| WORK INSTRUCTION |
Begin with the line that holds "brown ellipse: (476, 660)" and retype through the last line of the listing below, exactly; pictures are not part of the copy.

───── PROVIDED RECORDS

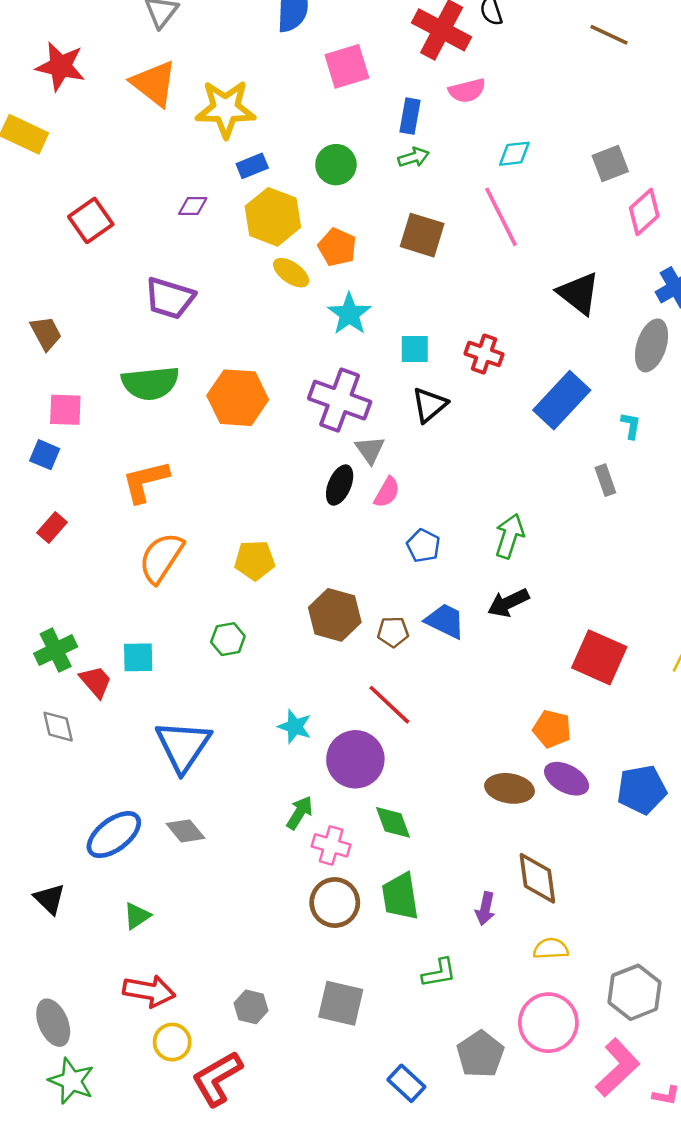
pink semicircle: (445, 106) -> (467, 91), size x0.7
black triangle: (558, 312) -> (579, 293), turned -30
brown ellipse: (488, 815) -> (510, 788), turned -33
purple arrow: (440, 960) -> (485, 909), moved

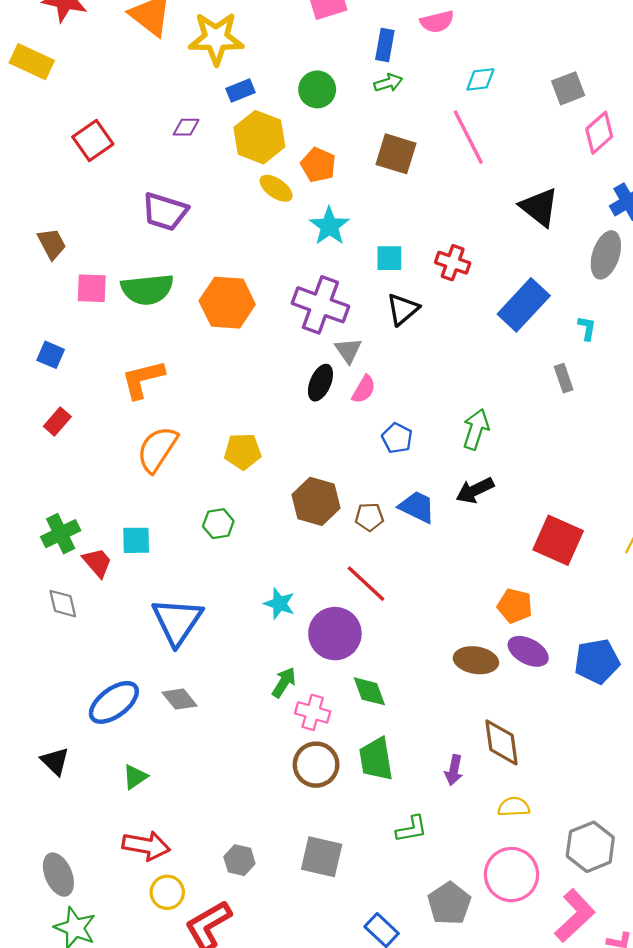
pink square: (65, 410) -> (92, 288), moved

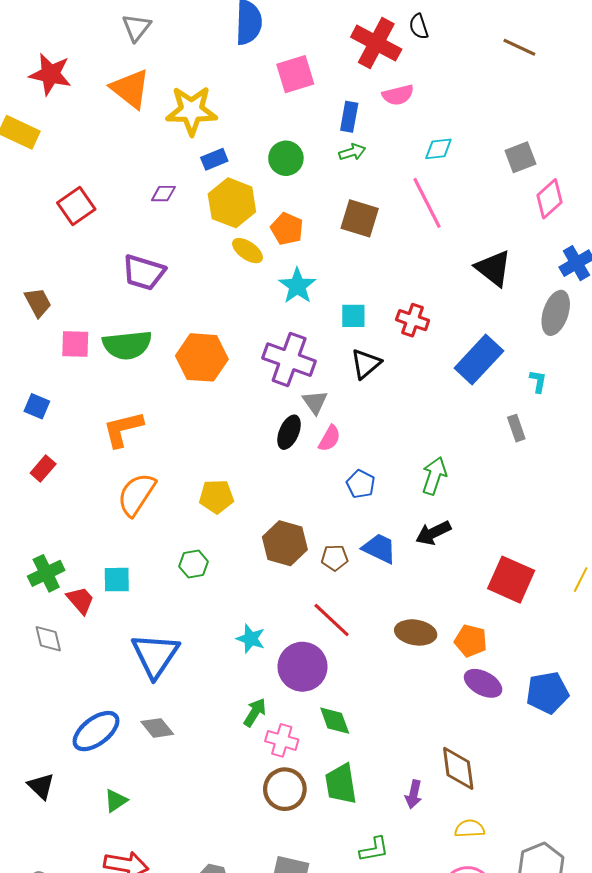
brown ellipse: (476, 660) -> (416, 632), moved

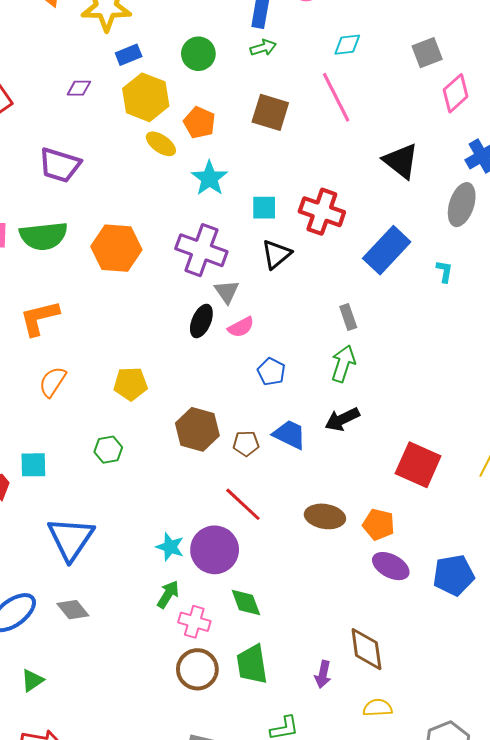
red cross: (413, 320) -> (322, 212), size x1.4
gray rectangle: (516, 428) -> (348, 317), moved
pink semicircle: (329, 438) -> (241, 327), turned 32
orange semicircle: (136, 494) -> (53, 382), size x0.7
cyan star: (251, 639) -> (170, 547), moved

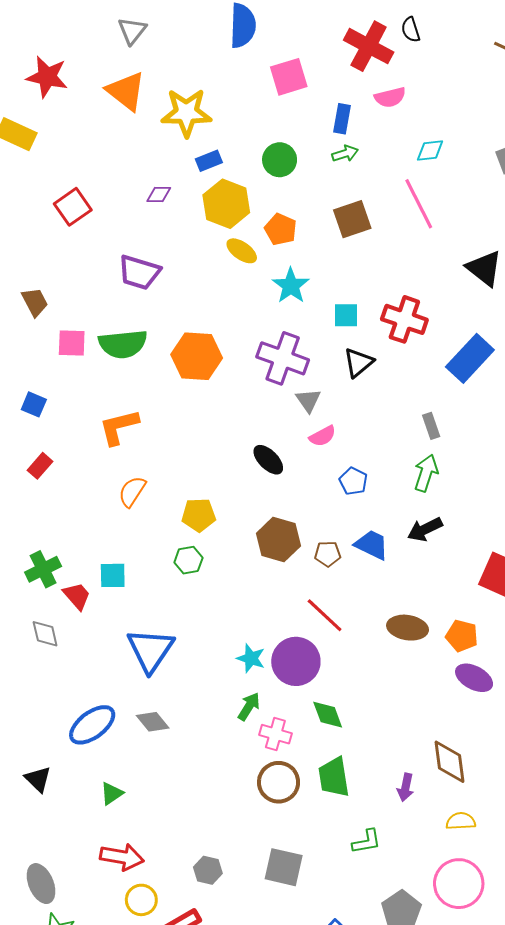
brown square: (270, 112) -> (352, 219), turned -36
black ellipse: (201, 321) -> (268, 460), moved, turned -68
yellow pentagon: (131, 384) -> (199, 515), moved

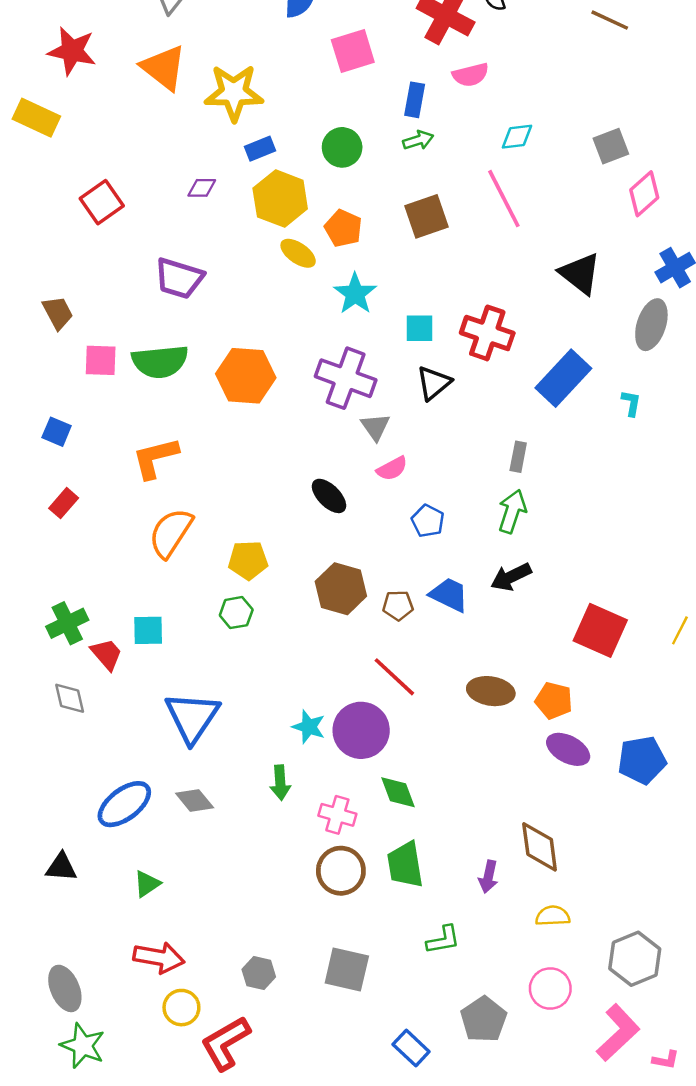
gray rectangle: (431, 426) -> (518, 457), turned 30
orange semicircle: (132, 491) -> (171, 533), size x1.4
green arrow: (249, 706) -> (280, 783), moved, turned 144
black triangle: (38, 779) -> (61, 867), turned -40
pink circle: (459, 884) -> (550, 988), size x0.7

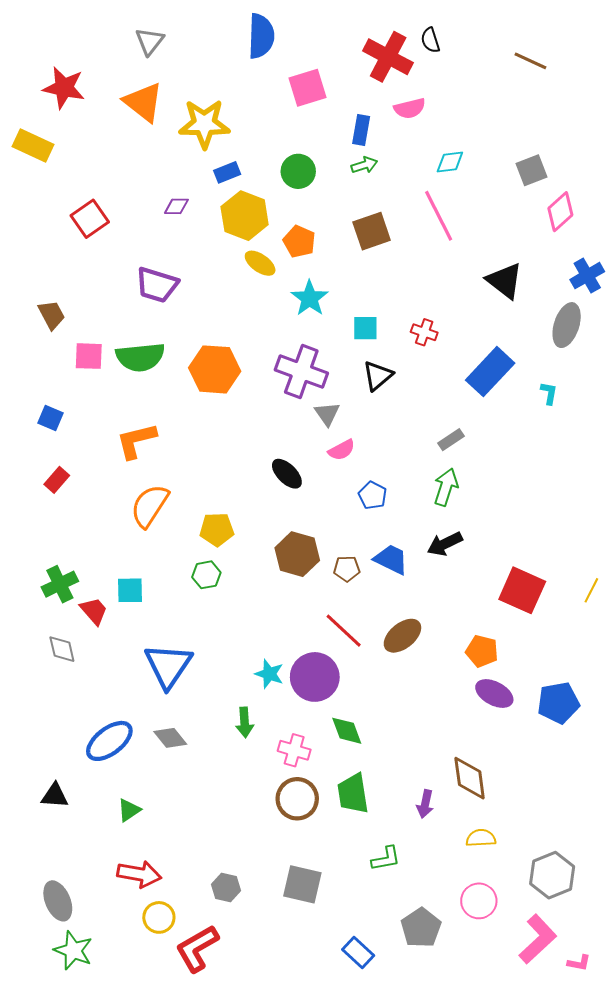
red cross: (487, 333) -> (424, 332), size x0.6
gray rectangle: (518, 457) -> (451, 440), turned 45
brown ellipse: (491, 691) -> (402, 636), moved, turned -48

──────────

| WRITTEN SOLUTION |
brown ellipse: (476, 660) -> (416, 632), moved

red cross: (413, 320) -> (322, 212), size x1.4
gray rectangle: (516, 428) -> (348, 317), moved
pink semicircle: (329, 438) -> (241, 327), turned 32
orange semicircle: (136, 494) -> (53, 382), size x0.7
cyan star: (251, 639) -> (170, 547), moved

brown square: (270, 112) -> (352, 219), turned -36
black ellipse: (201, 321) -> (268, 460), moved, turned -68
yellow pentagon: (131, 384) -> (199, 515), moved

gray rectangle: (431, 426) -> (518, 457), turned 30
orange semicircle: (132, 491) -> (171, 533), size x1.4
green arrow: (249, 706) -> (280, 783), moved, turned 144
black triangle: (38, 779) -> (61, 867), turned -40
pink circle: (459, 884) -> (550, 988), size x0.7

red cross: (487, 333) -> (424, 332), size x0.6
gray rectangle: (518, 457) -> (451, 440), turned 45
brown ellipse: (491, 691) -> (402, 636), moved, turned -48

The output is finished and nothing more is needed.